• **Work to be completed**
Within the data that follows, set down exactly the lines from the one containing "none -> cyan 1x2 brick [218,220,262,309]" through the one containing "brown 1x3 brick", both ends included.

• **Provided information**
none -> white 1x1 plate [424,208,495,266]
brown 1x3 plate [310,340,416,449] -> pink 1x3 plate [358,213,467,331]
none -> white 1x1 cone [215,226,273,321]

==

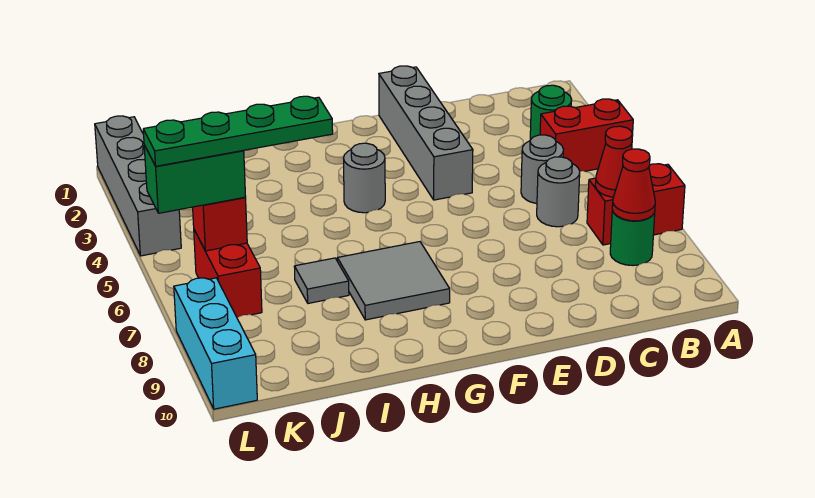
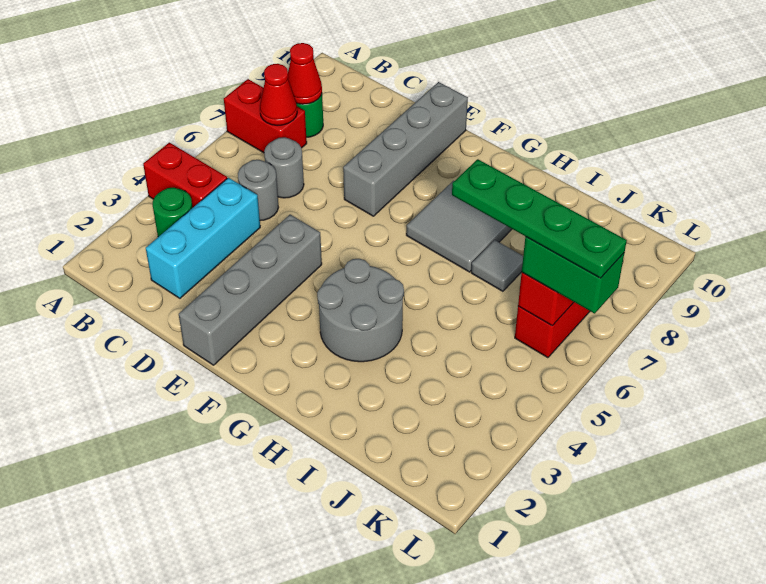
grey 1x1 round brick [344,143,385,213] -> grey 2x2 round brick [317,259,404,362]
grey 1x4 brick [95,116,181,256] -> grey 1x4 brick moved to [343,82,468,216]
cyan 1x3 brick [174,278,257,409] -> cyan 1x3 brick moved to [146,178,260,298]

...

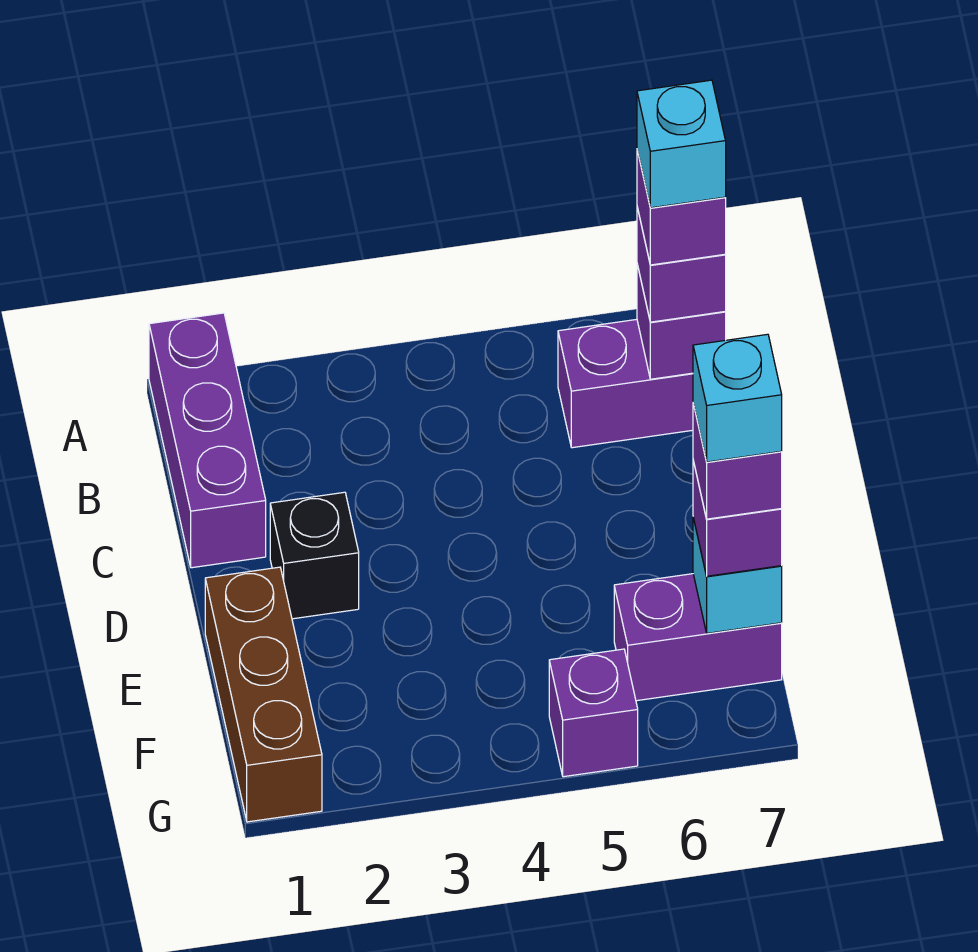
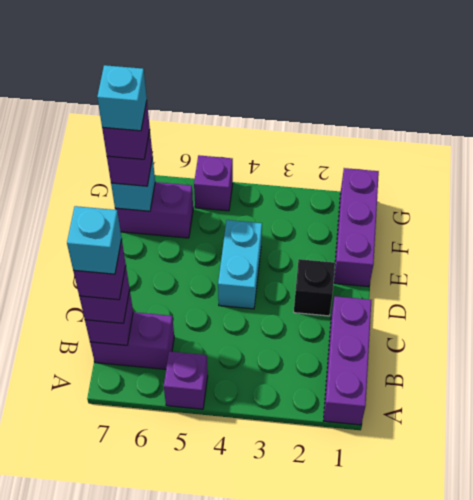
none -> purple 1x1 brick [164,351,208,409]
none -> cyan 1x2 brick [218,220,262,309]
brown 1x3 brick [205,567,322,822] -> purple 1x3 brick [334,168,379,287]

• **Written reply**
none -> cyan 1x2 brick [218,220,262,309]
brown 1x3 brick [205,567,322,822] -> purple 1x3 brick [334,168,379,287]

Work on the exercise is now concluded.